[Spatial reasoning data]
○ ○ ○
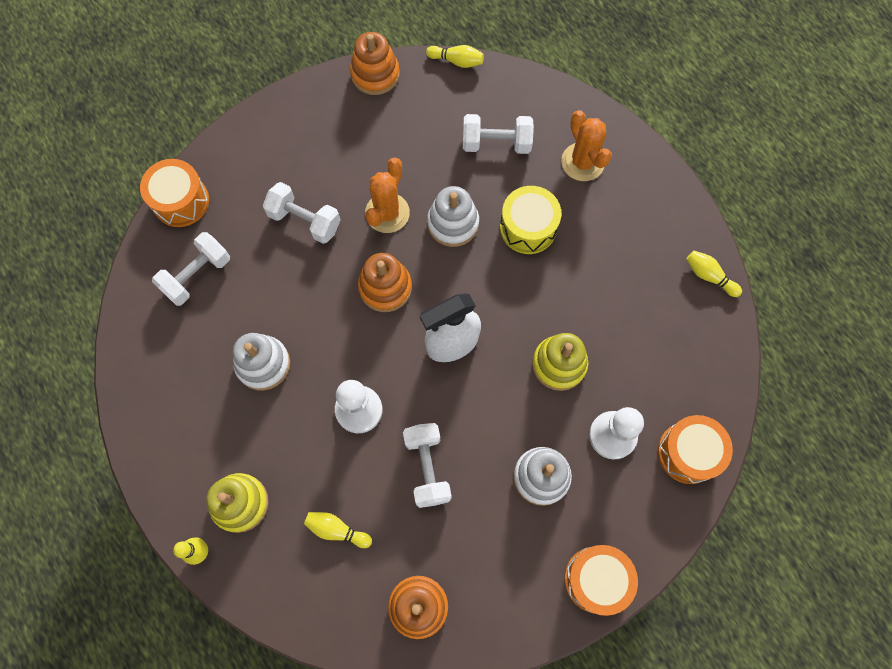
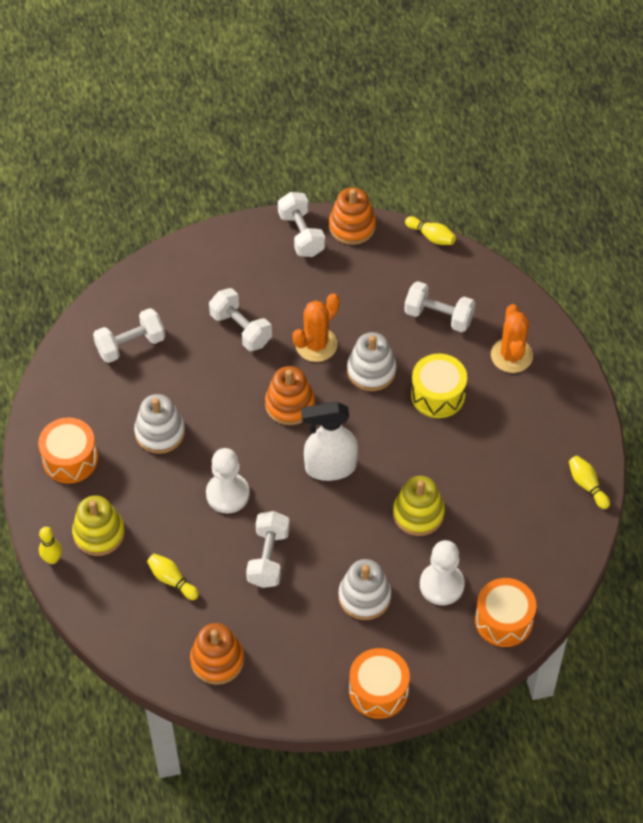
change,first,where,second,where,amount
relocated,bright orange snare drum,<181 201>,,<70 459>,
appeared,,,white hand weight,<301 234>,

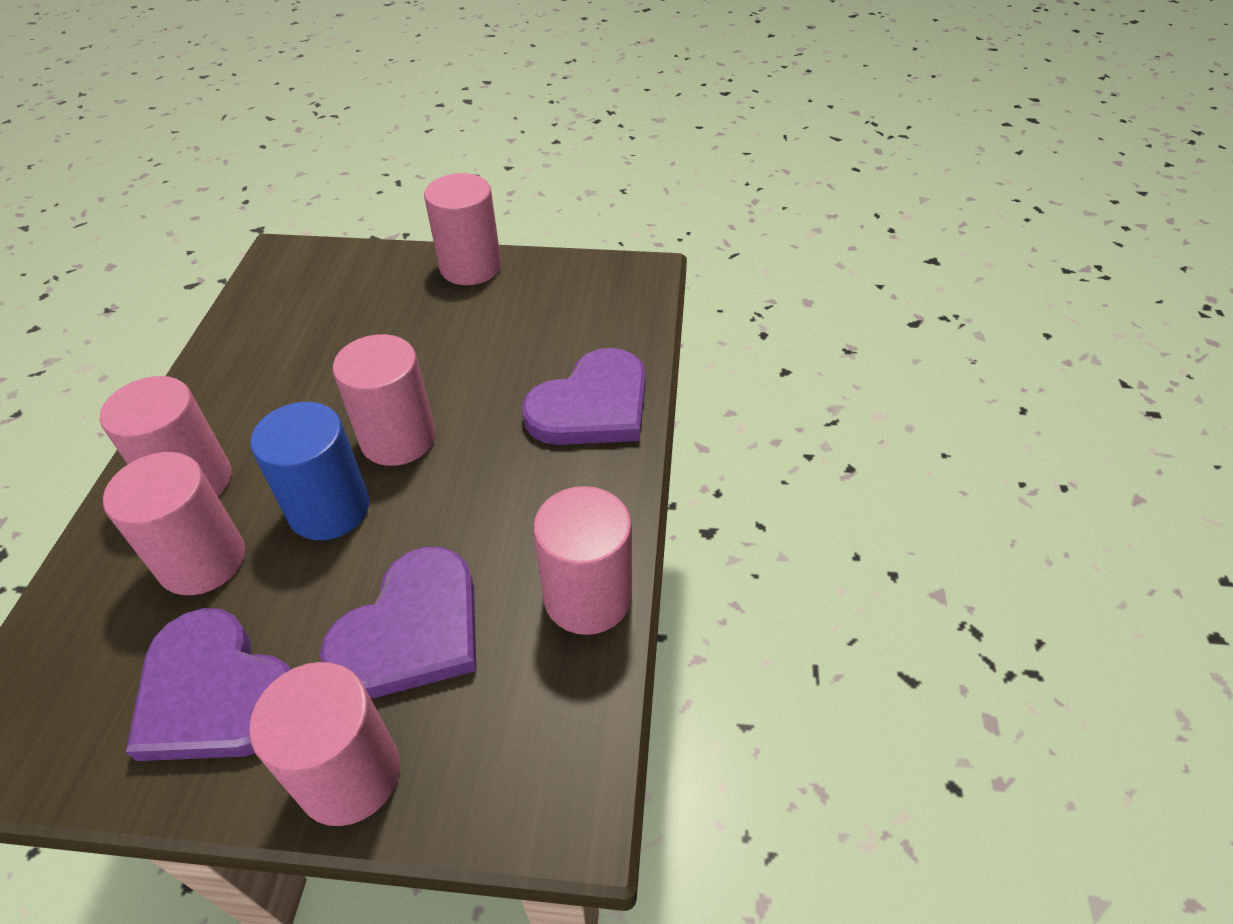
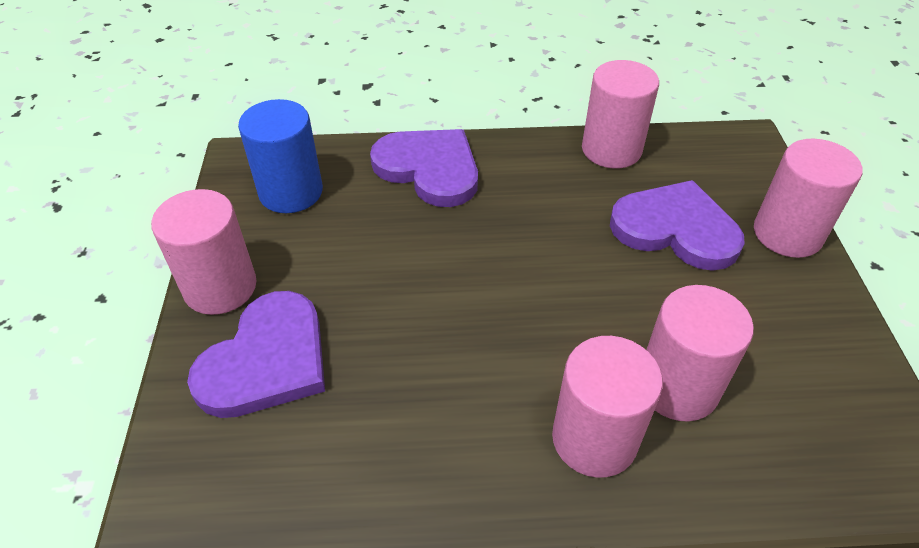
change,first,where,second,where,amount
relocated,royal purple heart shape,<215 693>,,<267 360>,
relocated,cobalt cylinder shape,<329 509>,,<291 192>,
missing,pink cylinder shape,<398 438>,,,

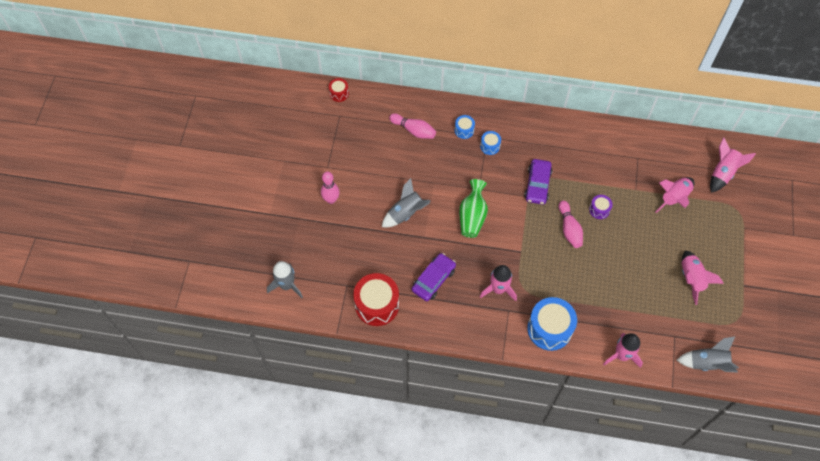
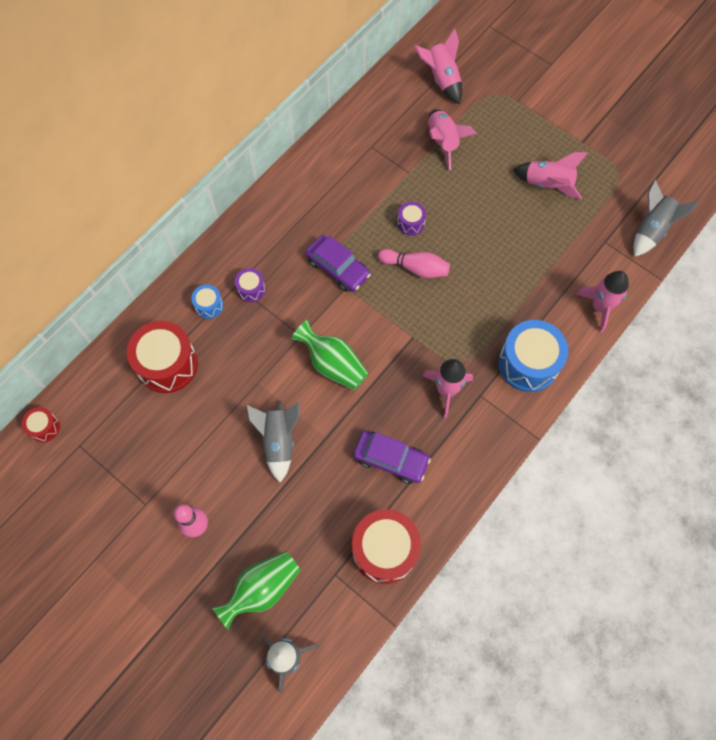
change,first,where,second,where,amount
exchanged,pink tenpin,<414 130>,scarlet snare drum,<167 364>,
spun,royal purple toy car,<433 280>,,<391 459>,135 degrees clockwise
colour,cobalt snare drum,<490 146>,royal purple snare drum,<251 289>,
appeared,,,leaf-green flower vase,<262 589>,

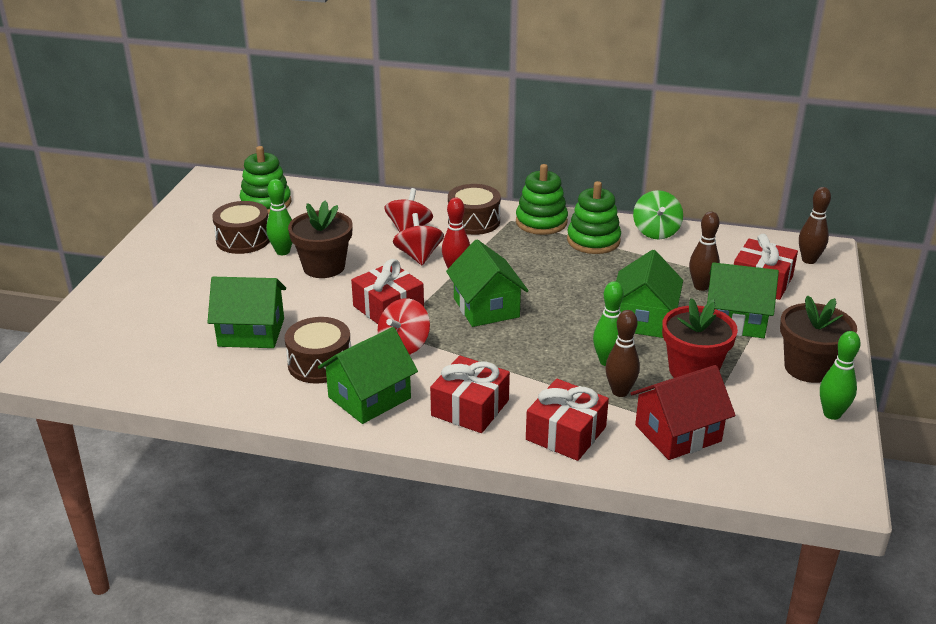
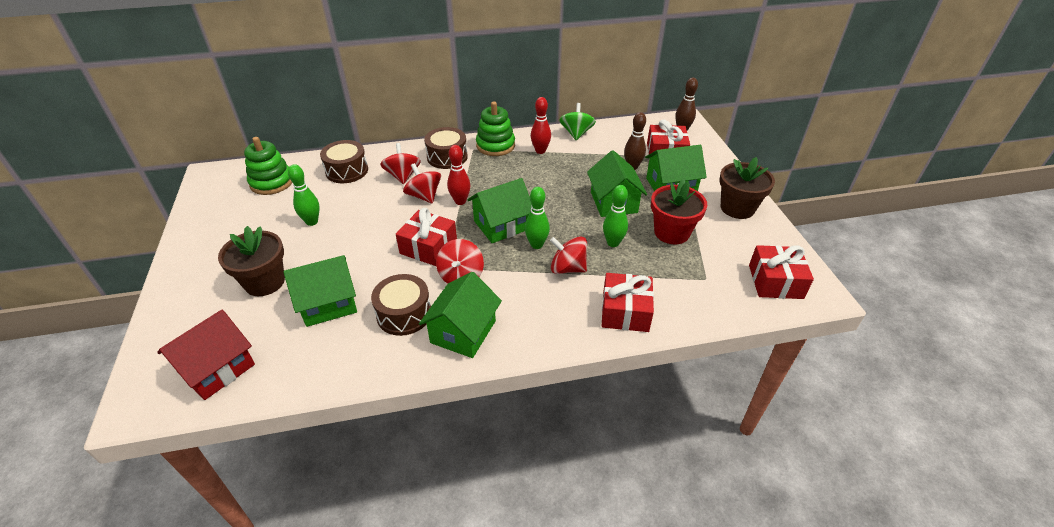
change,first,where,second,where,amount
relocated,russet snare drum,<243 239>,,<347 171>,
relocated,russet potted plant,<324 267>,,<264 282>,
relocated,scarlet gift,<470 408>,,<775 281>,
spun,leaf-green toy house,<486 308>,,<501 225>,75 degrees counterclockwise
exchanged,leaf-green stacking rings,<593 241>,scarlet tenpin,<540 151>,
missing,russet tenpin,<620 391>,,,
relocated,scarlet toy house,<678 433>,,<217 368>,
spun,leaf-green whirligig,<656 232>,,<576 133>,150 degrees counterclockwise
relocated,leaf-green tenpin,<832 414>,,<536 245>,
appeared,,,scarlet whirligig,<567 268>,

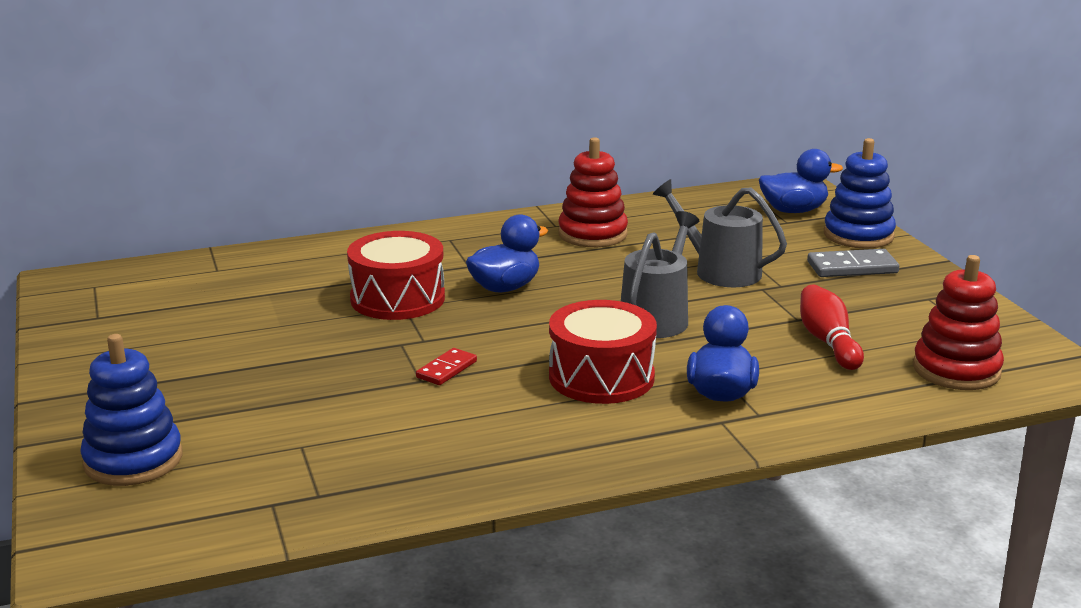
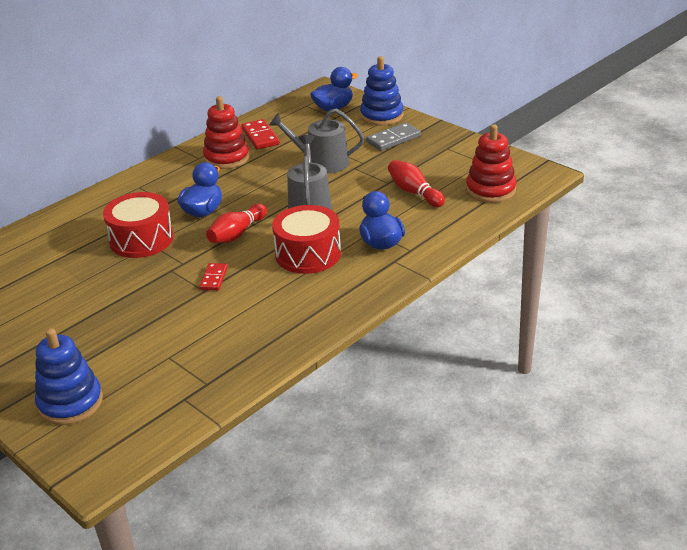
change,first,where,second,where,amount
appeared,,,scarlet tenpin,<237 234>,
appeared,,,scarlet domino,<260 136>,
○ ○ ○
▶ _Aim of the task_
From the opening line of the entries, copy each line exactly until the line with "relocated,bright orange snare", which is copied as well; leave out pictures.

▶ _Solution_
change,first,where,second,where,amount
relocated,bright orange snare drum,<181 201>,,<70 459>,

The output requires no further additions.